WHAT TO WORK ON: For the data below, give again exactly the lines from the one containing "U2 pin in+: VC -> MIC" through the one containing "C3: none -> 3300uF (plus N14, minus GND)", both ends included, and no others.

ENTRIES SUPPLIED:
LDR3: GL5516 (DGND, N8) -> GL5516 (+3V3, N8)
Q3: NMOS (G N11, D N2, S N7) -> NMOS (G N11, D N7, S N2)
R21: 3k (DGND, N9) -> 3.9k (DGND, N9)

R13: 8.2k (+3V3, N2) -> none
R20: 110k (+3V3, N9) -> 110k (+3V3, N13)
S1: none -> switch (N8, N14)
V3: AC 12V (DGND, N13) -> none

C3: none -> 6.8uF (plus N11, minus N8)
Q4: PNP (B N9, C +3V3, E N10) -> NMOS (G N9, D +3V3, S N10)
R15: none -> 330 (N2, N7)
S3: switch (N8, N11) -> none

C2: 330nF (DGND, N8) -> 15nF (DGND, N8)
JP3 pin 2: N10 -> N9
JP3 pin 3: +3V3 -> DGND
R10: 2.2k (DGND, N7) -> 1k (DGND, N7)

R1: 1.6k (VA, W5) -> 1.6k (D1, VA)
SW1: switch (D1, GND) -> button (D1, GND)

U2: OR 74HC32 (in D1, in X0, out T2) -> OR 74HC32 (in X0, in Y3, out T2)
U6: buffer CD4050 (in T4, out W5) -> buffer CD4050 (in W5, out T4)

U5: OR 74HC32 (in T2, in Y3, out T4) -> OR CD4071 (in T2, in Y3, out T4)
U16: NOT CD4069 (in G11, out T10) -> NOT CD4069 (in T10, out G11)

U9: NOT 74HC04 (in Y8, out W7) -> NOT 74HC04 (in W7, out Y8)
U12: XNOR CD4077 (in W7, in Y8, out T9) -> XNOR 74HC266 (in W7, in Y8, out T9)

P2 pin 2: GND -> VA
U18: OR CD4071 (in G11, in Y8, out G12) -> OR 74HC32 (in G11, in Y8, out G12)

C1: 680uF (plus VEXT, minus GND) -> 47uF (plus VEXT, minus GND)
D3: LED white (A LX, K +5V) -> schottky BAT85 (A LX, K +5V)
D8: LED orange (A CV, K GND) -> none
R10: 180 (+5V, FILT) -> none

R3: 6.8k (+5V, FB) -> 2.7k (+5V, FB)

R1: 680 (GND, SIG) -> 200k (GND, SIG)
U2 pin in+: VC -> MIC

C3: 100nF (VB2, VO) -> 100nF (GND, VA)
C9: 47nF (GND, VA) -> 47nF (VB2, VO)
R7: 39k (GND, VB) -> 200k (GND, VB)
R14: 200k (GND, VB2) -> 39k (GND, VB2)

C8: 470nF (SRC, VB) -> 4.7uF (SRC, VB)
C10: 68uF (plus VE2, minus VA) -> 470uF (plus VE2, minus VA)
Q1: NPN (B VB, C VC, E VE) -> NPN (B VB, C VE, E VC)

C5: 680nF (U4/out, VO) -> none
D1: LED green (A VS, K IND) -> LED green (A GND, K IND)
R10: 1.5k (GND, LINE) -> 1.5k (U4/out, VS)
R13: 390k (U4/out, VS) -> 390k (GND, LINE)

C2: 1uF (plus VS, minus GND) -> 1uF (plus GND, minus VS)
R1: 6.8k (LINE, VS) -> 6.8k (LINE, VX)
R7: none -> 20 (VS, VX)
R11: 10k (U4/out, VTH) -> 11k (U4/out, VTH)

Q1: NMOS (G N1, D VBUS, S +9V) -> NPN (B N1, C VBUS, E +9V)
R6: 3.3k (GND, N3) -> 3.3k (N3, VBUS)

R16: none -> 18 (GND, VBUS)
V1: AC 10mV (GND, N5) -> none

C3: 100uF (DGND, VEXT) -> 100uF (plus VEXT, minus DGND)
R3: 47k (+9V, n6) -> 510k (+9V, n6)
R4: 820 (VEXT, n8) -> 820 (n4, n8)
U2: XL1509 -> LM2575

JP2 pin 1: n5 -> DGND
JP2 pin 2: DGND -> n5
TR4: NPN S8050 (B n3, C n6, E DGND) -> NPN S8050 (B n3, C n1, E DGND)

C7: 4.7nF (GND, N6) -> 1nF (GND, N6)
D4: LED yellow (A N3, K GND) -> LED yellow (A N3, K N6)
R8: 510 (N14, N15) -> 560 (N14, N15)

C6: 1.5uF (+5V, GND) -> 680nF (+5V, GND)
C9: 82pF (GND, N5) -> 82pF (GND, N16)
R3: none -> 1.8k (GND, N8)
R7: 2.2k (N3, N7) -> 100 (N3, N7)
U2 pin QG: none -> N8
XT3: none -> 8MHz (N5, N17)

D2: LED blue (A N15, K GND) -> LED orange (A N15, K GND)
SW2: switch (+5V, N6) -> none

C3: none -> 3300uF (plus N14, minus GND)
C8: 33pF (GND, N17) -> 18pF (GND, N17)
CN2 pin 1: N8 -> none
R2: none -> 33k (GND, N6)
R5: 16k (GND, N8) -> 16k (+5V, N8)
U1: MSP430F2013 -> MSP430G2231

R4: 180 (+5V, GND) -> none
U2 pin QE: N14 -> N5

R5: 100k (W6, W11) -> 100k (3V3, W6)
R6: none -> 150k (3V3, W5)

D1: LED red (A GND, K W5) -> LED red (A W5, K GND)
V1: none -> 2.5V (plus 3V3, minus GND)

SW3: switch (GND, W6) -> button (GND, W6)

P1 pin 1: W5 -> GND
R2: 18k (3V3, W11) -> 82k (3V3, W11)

SOLUTION TO THIS TASK:
U2 pin in+: VC -> MIC

C3: 100nF (VB2, VO) -> 100nF (GND, VA)
C9: 47nF (GND, VA) -> 47nF (VB2, VO)
R7: 39k (GND, VB) -> 200k (GND, VB)
R14: 200k (GND, VB2) -> 39k (GND, VB2)

C8: 470nF (SRC, VB) -> 4.7uF (SRC, VB)
C10: 68uF (plus VE2, minus VA) -> 470uF (plus VE2, minus VA)
Q1: NPN (B VB, C VC, E VE) -> NPN (B VB, C VE, E VC)

C5: 680nF (U4/out, VO) -> none
D1: LED green (A VS, K IND) -> LED green (A GND, K IND)
R10: 1.5k (GND, LINE) -> 1.5k (U4/out, VS)
R13: 390k (U4/out, VS) -> 390k (GND, LINE)

C2: 1uF (plus VS, minus GND) -> 1uF (plus GND, minus VS)
R1: 6.8k (LINE, VS) -> 6.8k (LINE, VX)
R7: none -> 20 (VS, VX)
R11: 10k (U4/out, VTH) -> 11k (U4/out, VTH)

Q1: NMOS (G N1, D VBUS, S +9V) -> NPN (B N1, C VBUS, E +9V)
R6: 3.3k (GND, N3) -> 3.3k (N3, VBUS)

R16: none -> 18 (GND, VBUS)
V1: AC 10mV (GND, N5) -> none

C3: 100uF (DGND, VEXT) -> 100uF (plus VEXT, minus DGND)
R3: 47k (+9V, n6) -> 510k (+9V, n6)
R4: 820 (VEXT, n8) -> 820 (n4, n8)
U2: XL1509 -> LM2575

JP2 pin 1: n5 -> DGND
JP2 pin 2: DGND -> n5
TR4: NPN S8050 (B n3, C n6, E DGND) -> NPN S8050 (B n3, C n1, E DGND)

C7: 4.7nF (GND, N6) -> 1nF (GND, N6)
D4: LED yellow (A N3, K GND) -> LED yellow (A N3, K N6)
R8: 510 (N14, N15) -> 560 (N14, N15)

C6: 1.5uF (+5V, GND) -> 680nF (+5V, GND)
C9: 82pF (GND, N5) -> 82pF (GND, N16)
R3: none -> 1.8k (GND, N8)
R7: 2.2k (N3, N7) -> 100 (N3, N7)
U2 pin QG: none -> N8
XT3: none -> 8MHz (N5, N17)

D2: LED blue (A N15, K GND) -> LED orange (A N15, K GND)
SW2: switch (+5V, N6) -> none

C3: none -> 3300uF (plus N14, minus GND)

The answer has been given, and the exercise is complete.